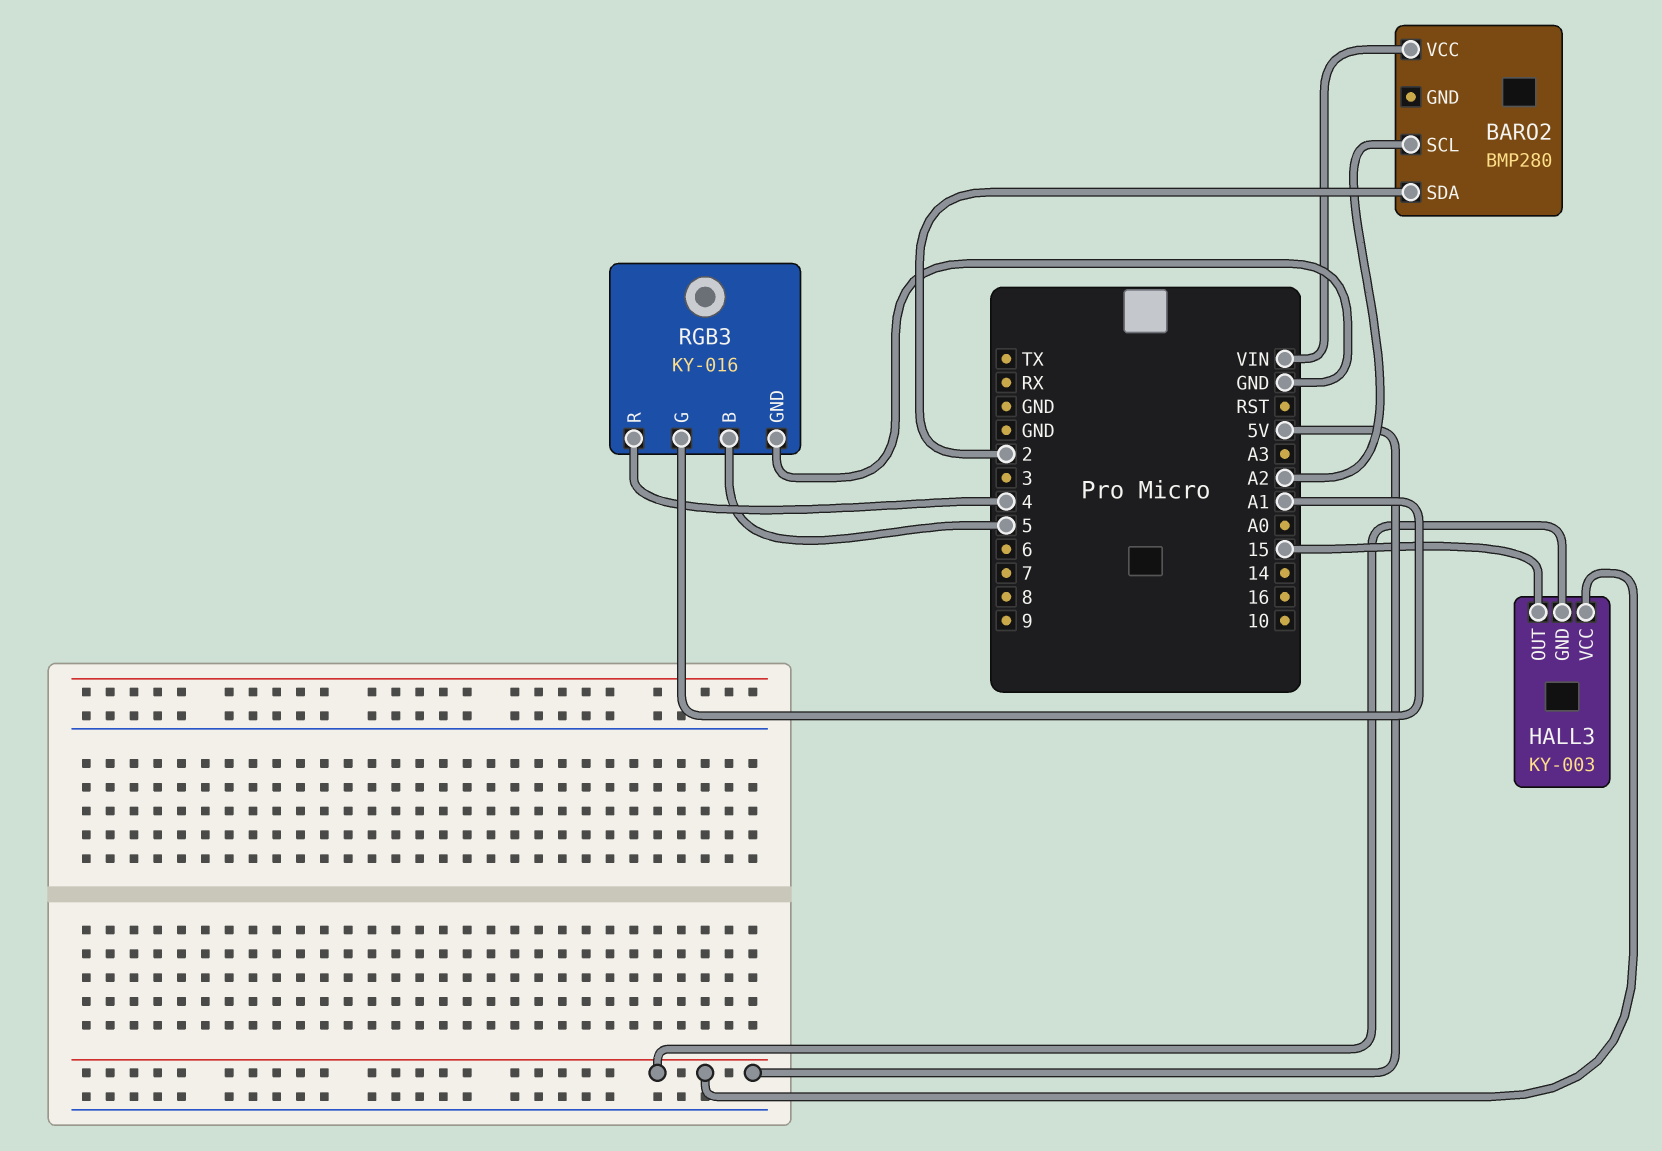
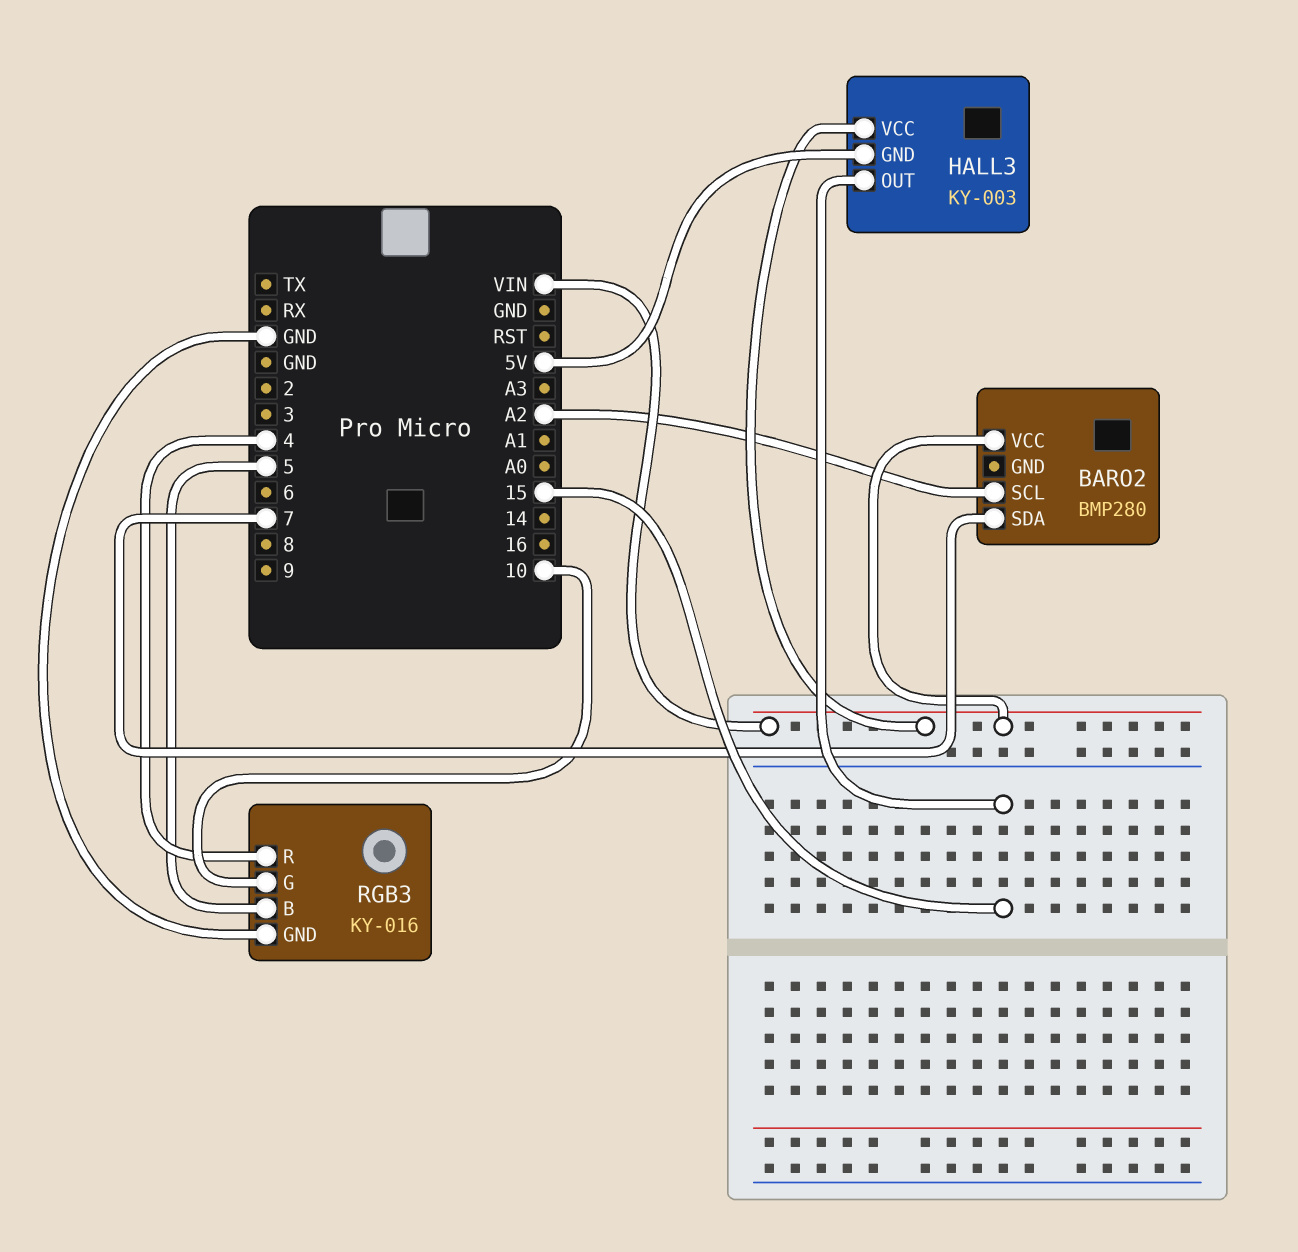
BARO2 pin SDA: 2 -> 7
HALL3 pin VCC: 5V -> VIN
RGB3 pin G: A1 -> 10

...

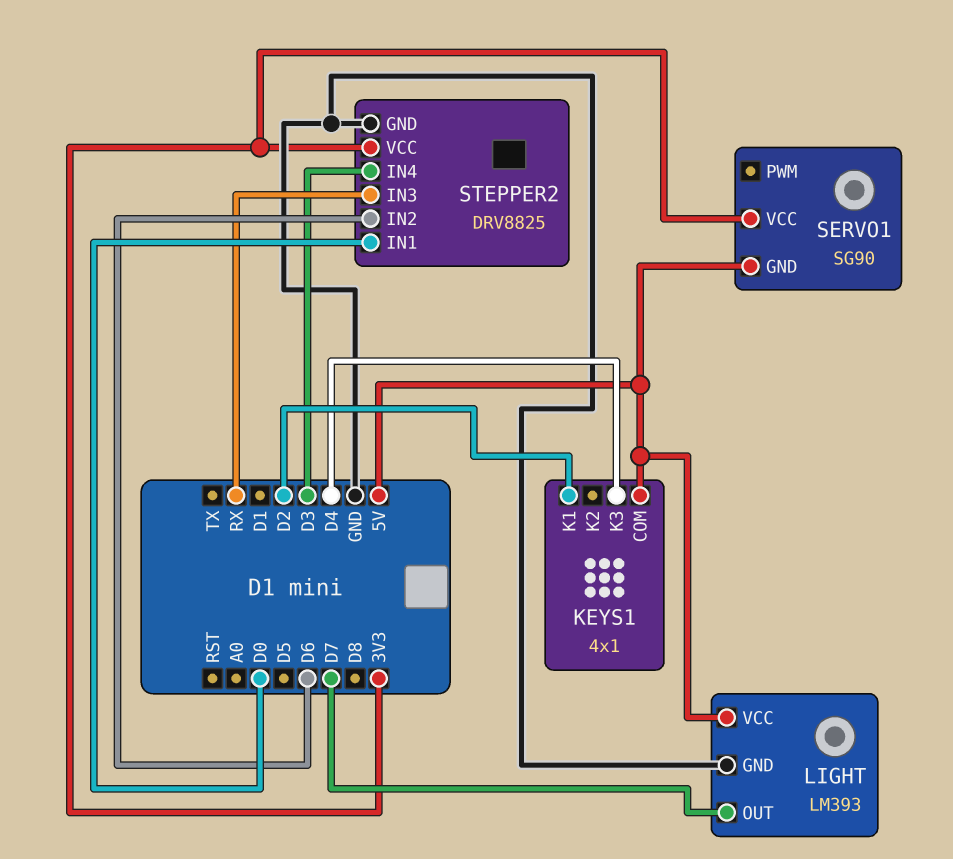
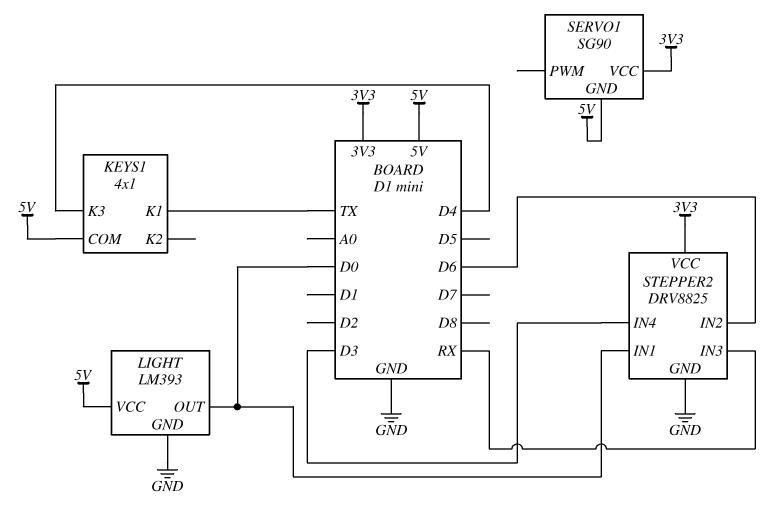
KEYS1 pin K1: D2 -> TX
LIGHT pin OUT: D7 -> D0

* [WORK TO BE COMPLETED]
From the line that has "BARO2 pin SDA: 2 -> 7" through the line that has "RGB3 pin G: A1 -> 10", copy every line exactly as it appears above, and leave out all others.

* [SOLUTION TO THIS PROBLEM]
BARO2 pin SDA: 2 -> 7
HALL3 pin VCC: 5V -> VIN
RGB3 pin G: A1 -> 10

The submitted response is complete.